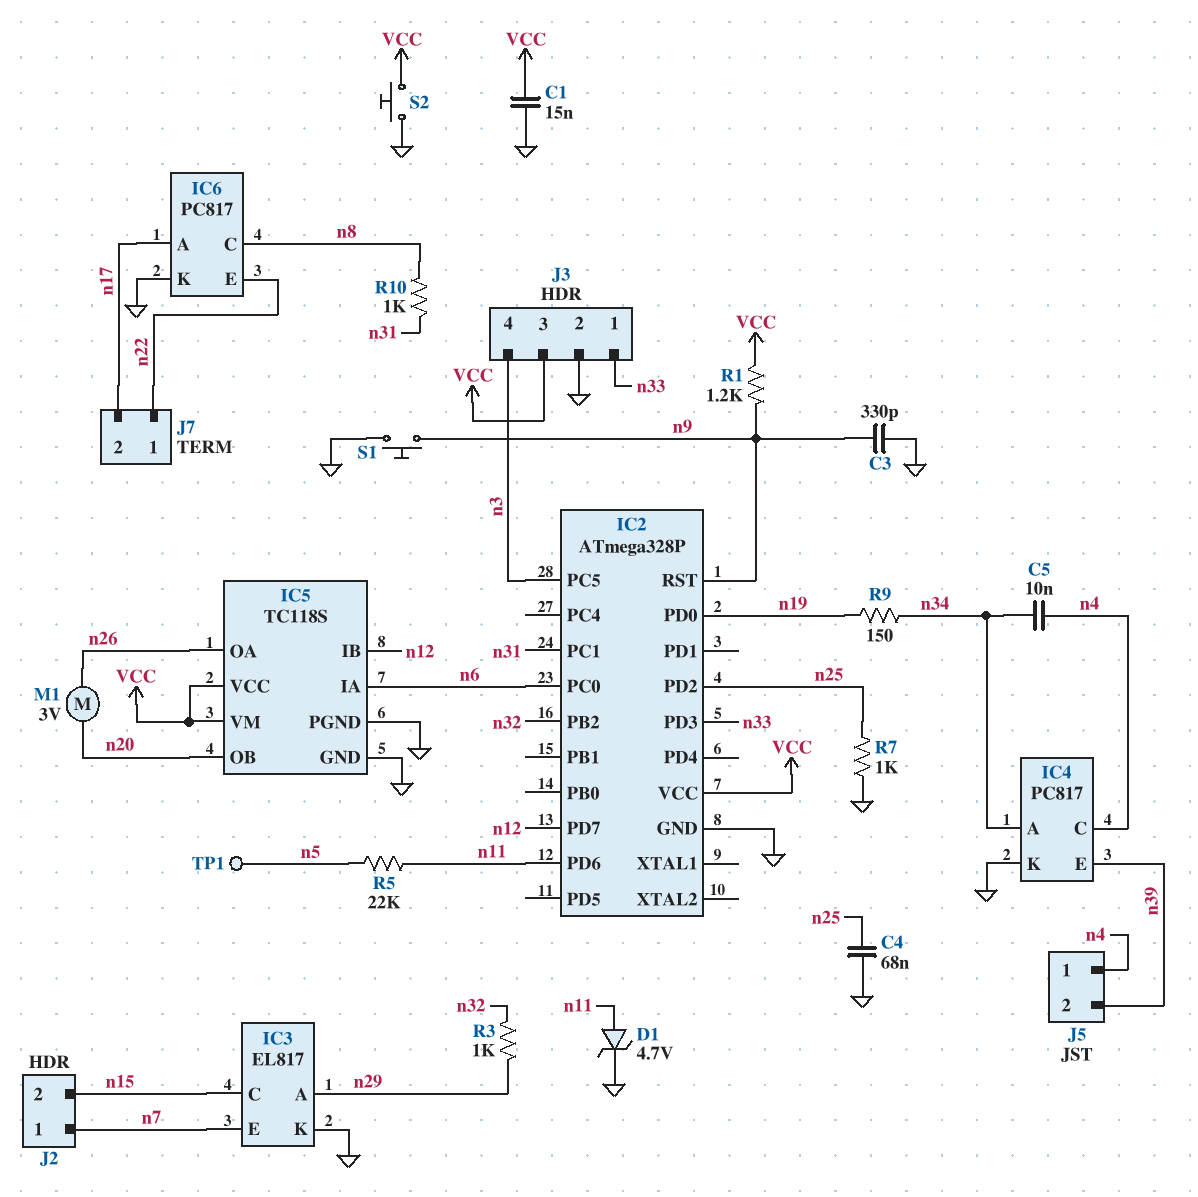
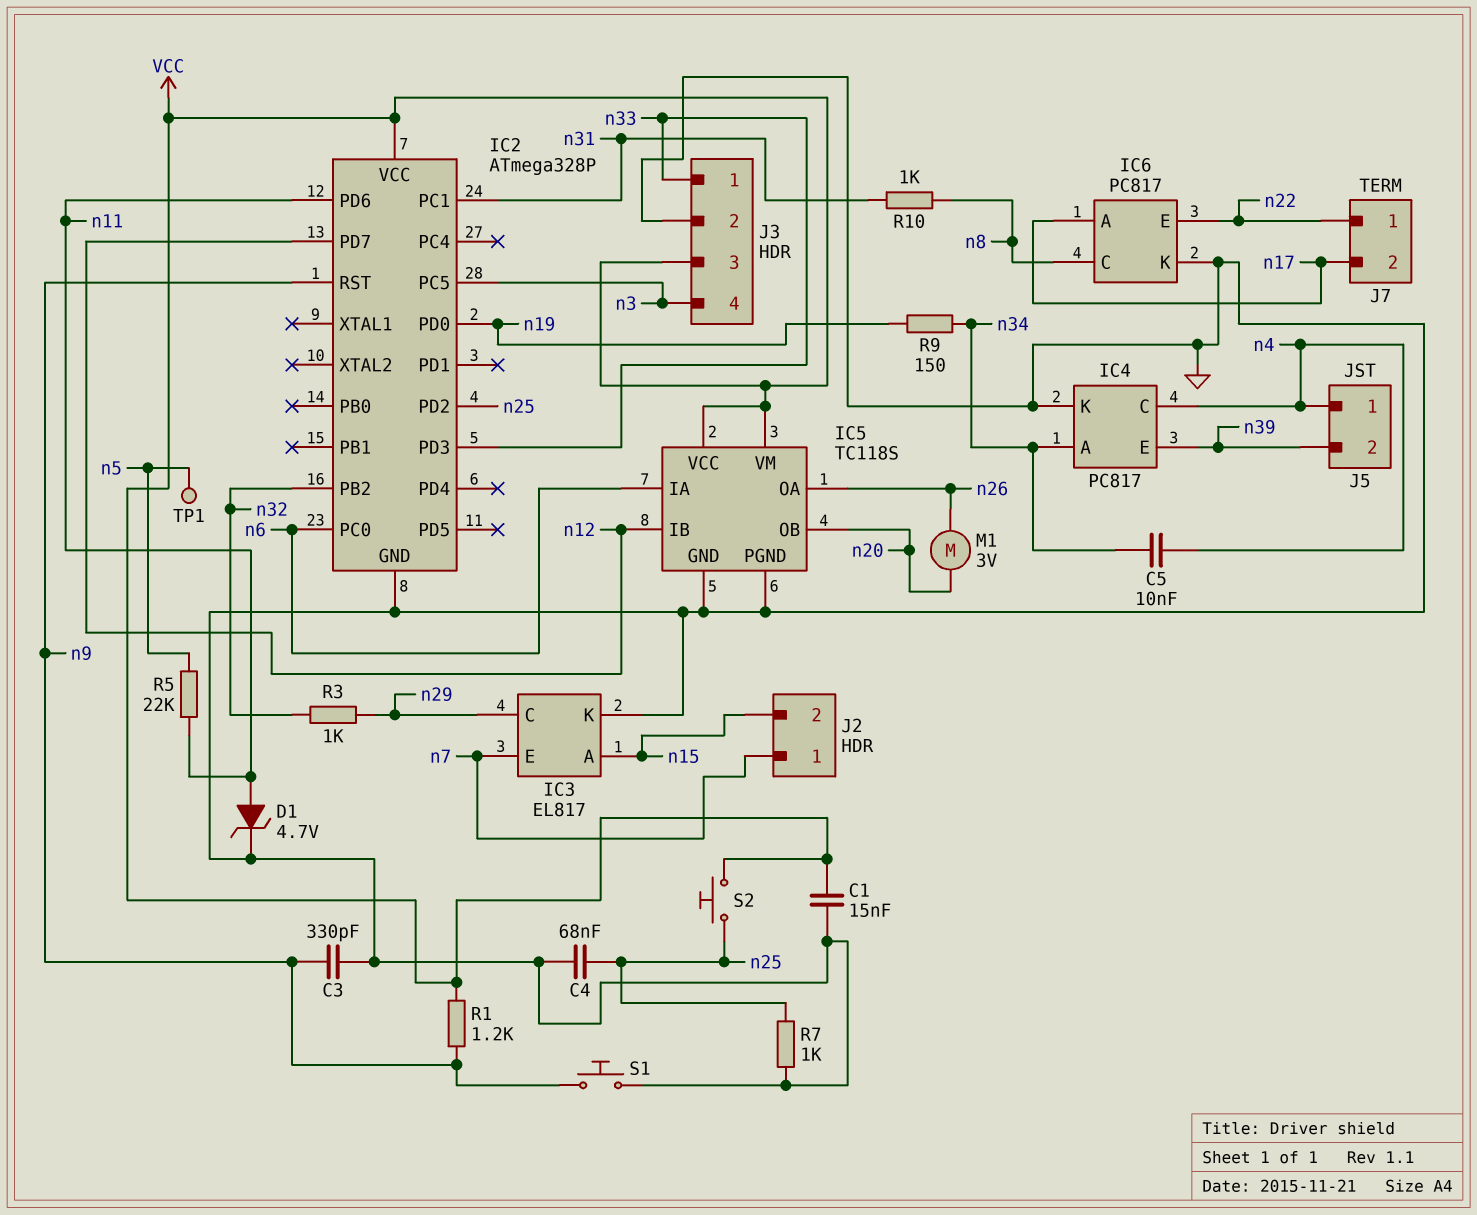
IC3 pin A: n29 -> n15
IC3 pin C: n15 -> n29
S2: button (GND, VCC) -> button (VCC, n25)

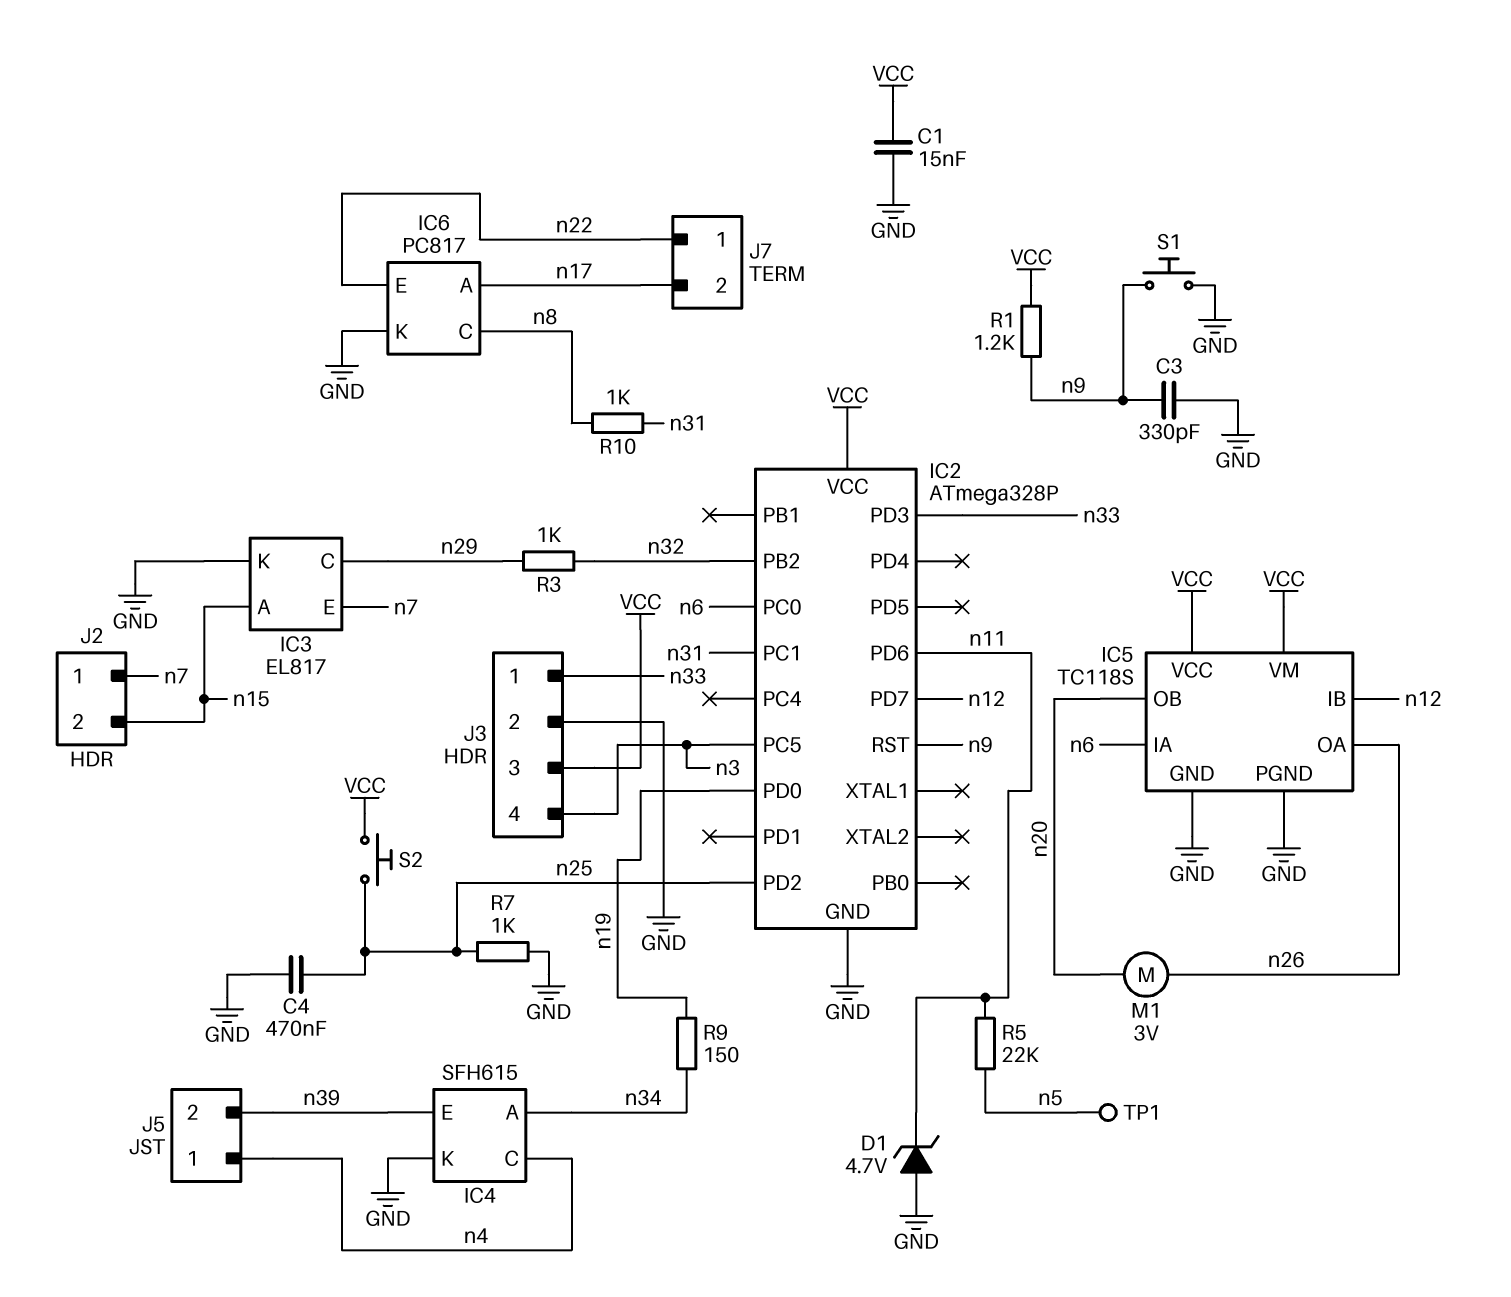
C4: 68nF (GND, n25) -> 470nF (GND, n25)
C5: 10nF (n4, n34) -> none
D1: zener 4.7V (A n11, K GND) -> zener 4.7V (A GND, K n11)
IC4: PC817 -> SFH615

##############################

Problem description
Everything from the line containing "S2: button (GND, VCC) -> button (VCC, n25)" through the final line of the material must be set down exactly, except the pictures.

Answer area
S2: button (GND, VCC) -> button (VCC, n25)

C4: 68nF (GND, n25) -> 470nF (GND, n25)
C5: 10nF (n4, n34) -> none
D1: zener 4.7V (A n11, K GND) -> zener 4.7V (A GND, K n11)
IC4: PC817 -> SFH615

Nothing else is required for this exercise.